(Before-and-after object lists)
········

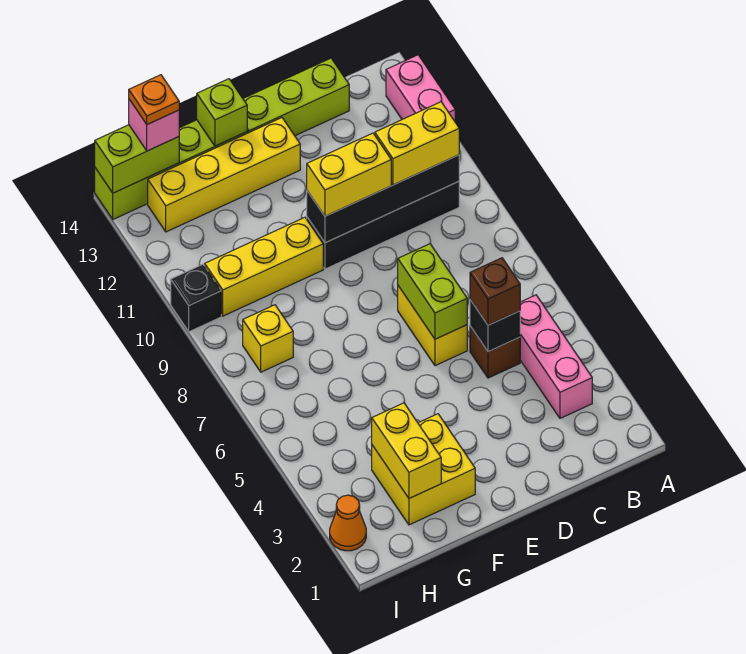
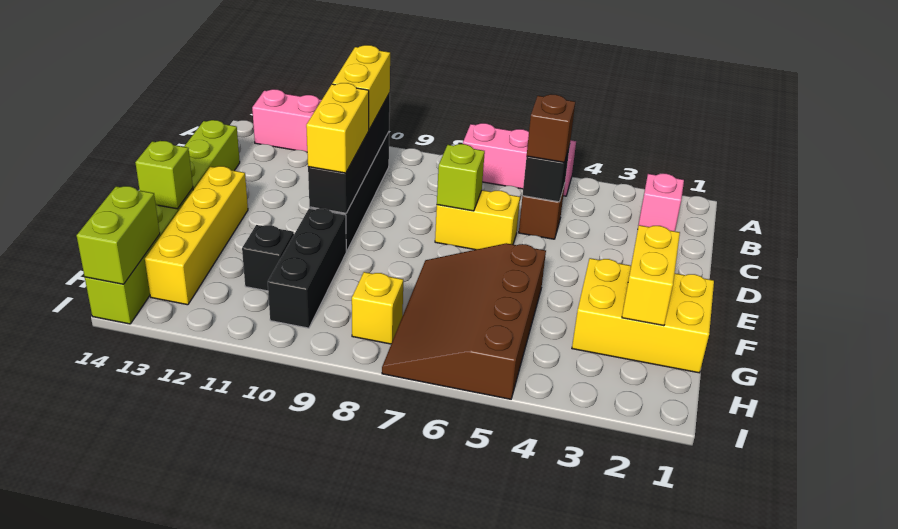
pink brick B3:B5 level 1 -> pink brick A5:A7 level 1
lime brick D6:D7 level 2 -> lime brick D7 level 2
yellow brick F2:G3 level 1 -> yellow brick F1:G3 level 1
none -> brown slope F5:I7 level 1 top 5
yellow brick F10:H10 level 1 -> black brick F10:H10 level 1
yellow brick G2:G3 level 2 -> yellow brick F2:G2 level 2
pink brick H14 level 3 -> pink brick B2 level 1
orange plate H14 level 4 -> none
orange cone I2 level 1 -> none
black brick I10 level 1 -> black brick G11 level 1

········

§ **ABOUT THIS EXERCISE**: The answer must be the data above, repeated exactly, with no pictures.

§ **EXPECTED OUTPUT**:
pink brick B3:B5 level 1 -> pink brick A5:A7 level 1
lime brick D6:D7 level 2 -> lime brick D7 level 2
yellow brick F2:G3 level 1 -> yellow brick F1:G3 level 1
none -> brown slope F5:I7 level 1 top 5
yellow brick F10:H10 level 1 -> black brick F10:H10 level 1
yellow brick G2:G3 level 2 -> yellow brick F2:G2 level 2
pink brick H14 level 3 -> pink brick B2 level 1
orange plate H14 level 4 -> none
orange cone I2 level 1 -> none
black brick I10 level 1 -> black brick G11 level 1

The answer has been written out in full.